The task:
Every line holding the string "turquoise" is to be copied from the entries below.

Given entries:
* * *
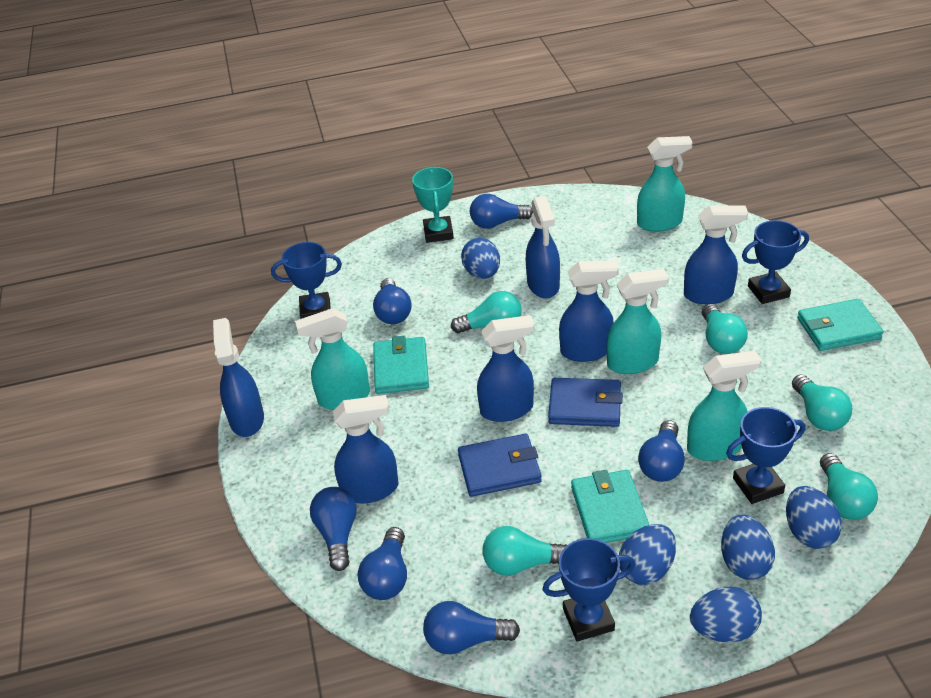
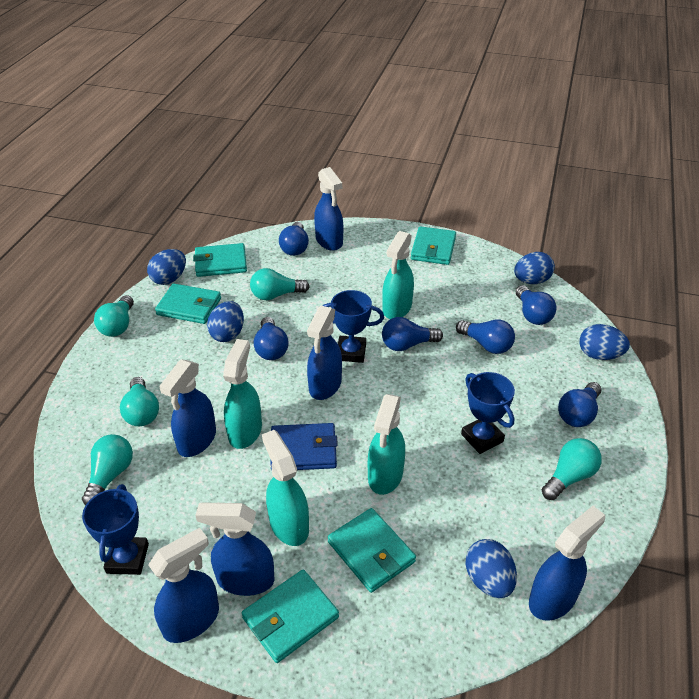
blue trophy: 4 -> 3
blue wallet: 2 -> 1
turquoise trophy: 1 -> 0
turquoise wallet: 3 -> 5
* * *
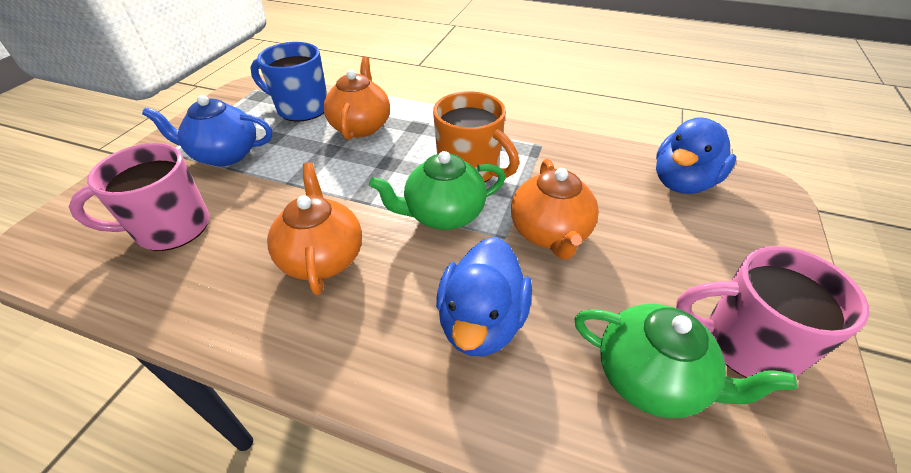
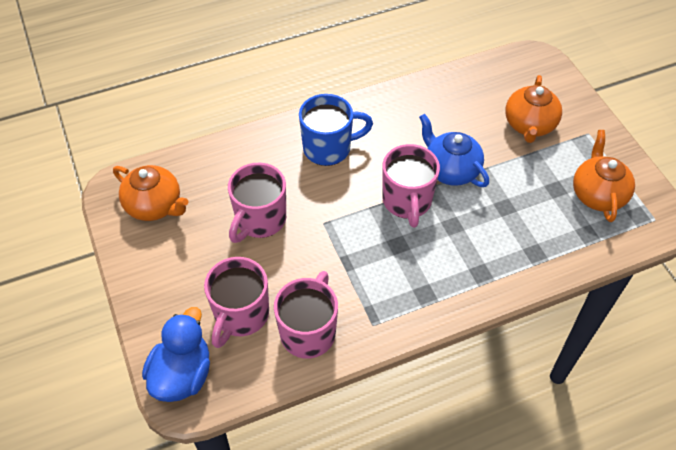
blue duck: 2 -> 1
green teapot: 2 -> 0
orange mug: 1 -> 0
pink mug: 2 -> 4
* * *
Task solution:
turquoise trophy: 1 -> 0
turquoise wallet: 3 -> 5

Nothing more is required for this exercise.